Each line below should be repeated exactly as written, with no pictures carried over.

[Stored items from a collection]
────────

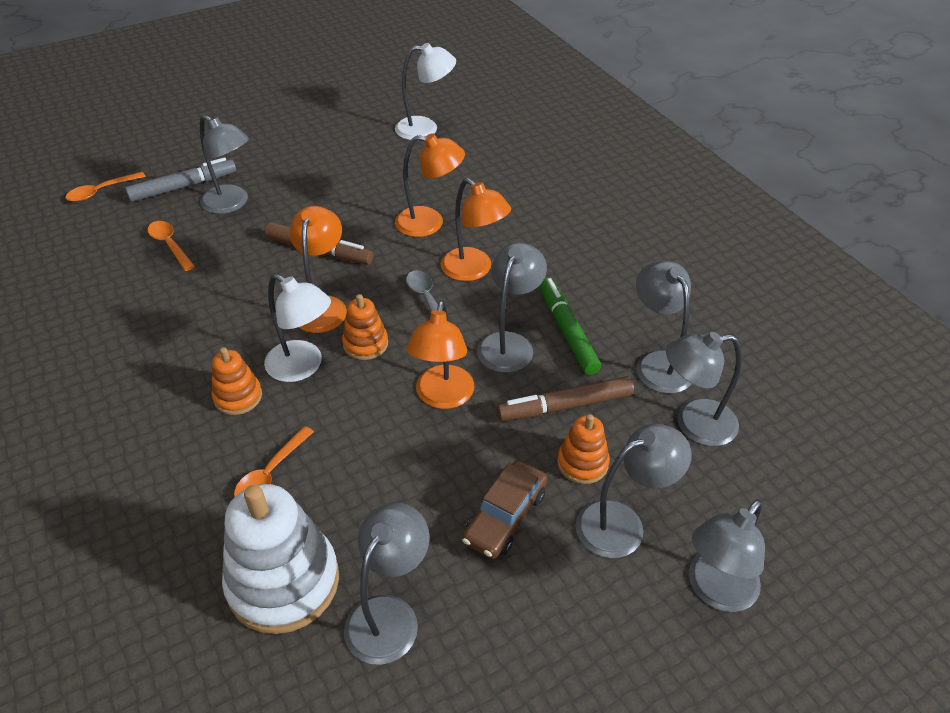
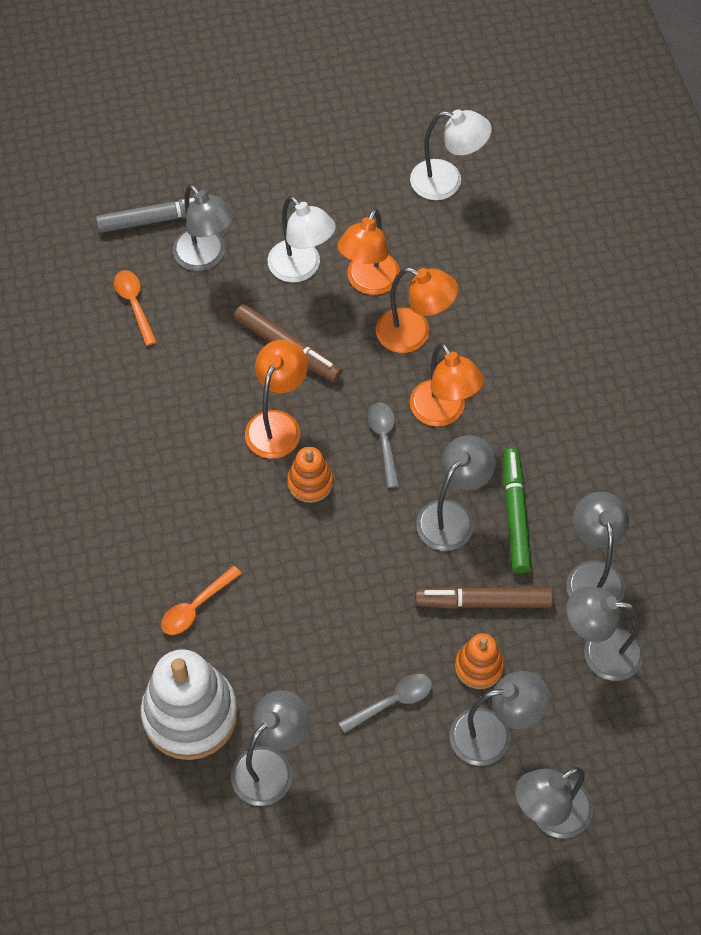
camera: 15 degrees right, 15 degrees up
orange spoon [65,172,146,202] -> none
orange stacking toy [211,347,262,415] -> none
white lamp [264,274,331,382] -> white lamp moved to [268,196,336,283]
orange lamp [406,300,474,409] -> orange lamp moved to [337,209,400,295]
brown car [462,460,548,559] -> grey spoon [338,674,432,734]

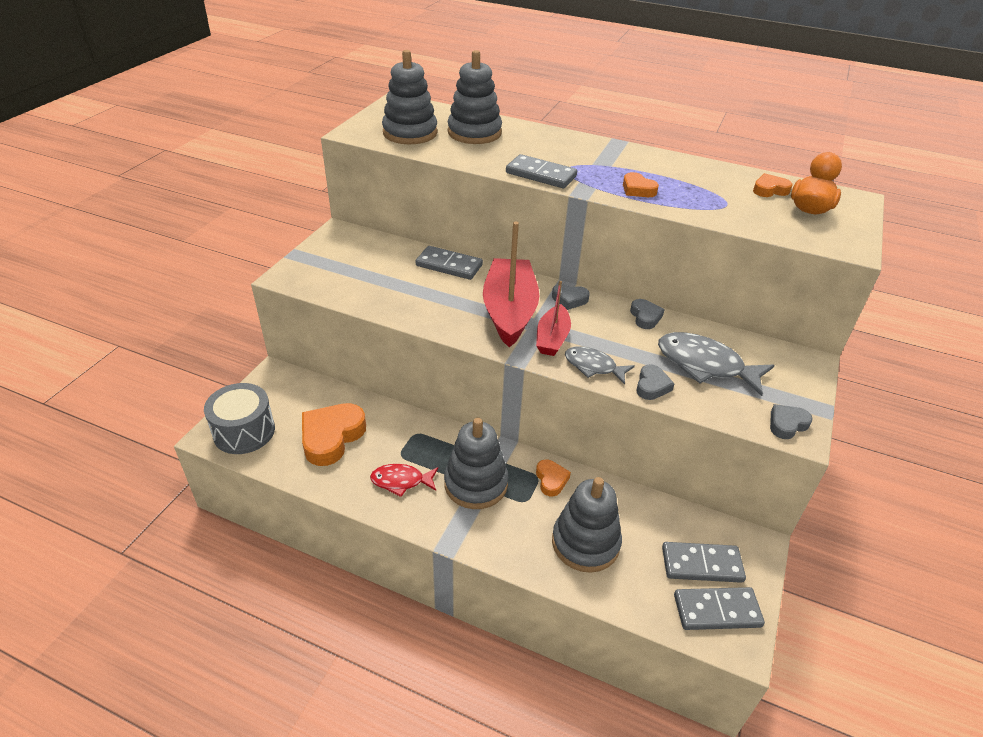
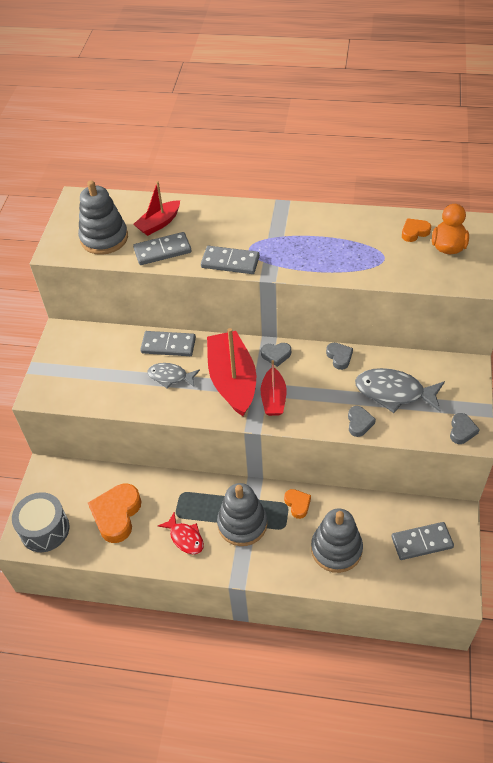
camera: 10 degrees left, 10 degrees up
red fish [370,464,438,497] -> red fish turned 120 degrees counterclockwise [158,512,204,554]
grey stacking toy [448,50,502,144] -> red boat [133,181,180,236]
grey fish [565,346,635,385] -> grey fish moved to [147,363,200,389]
orange heart [623,172,659,197] -> none
grey domino [674,587,765,630] -> grey domino moved to [133,232,192,265]
grey heart [770,404,813,439] -> grey heart turned 150 degrees clockwise [450,413,480,444]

────────

Solution for this problem:
camera: 15 degrees right, 15 degrees up
orange spoon [65,172,146,202] -> none
orange stacking toy [211,347,262,415] -> none
white lamp [264,274,331,382] -> white lamp moved to [268,196,336,283]
orange lamp [406,300,474,409] -> orange lamp moved to [337,209,400,295]
brown car [462,460,548,559] -> grey spoon [338,674,432,734]

camera: 10 degrees left, 10 degrees up
red fish [370,464,438,497] -> red fish turned 120 degrees counterclockwise [158,512,204,554]
grey stacking toy [448,50,502,144] -> red boat [133,181,180,236]
grey fish [565,346,635,385] -> grey fish moved to [147,363,200,389]
orange heart [623,172,659,197] -> none
grey domino [674,587,765,630] -> grey domino moved to [133,232,192,265]
grey heart [770,404,813,439] -> grey heart turned 150 degrees clockwise [450,413,480,444]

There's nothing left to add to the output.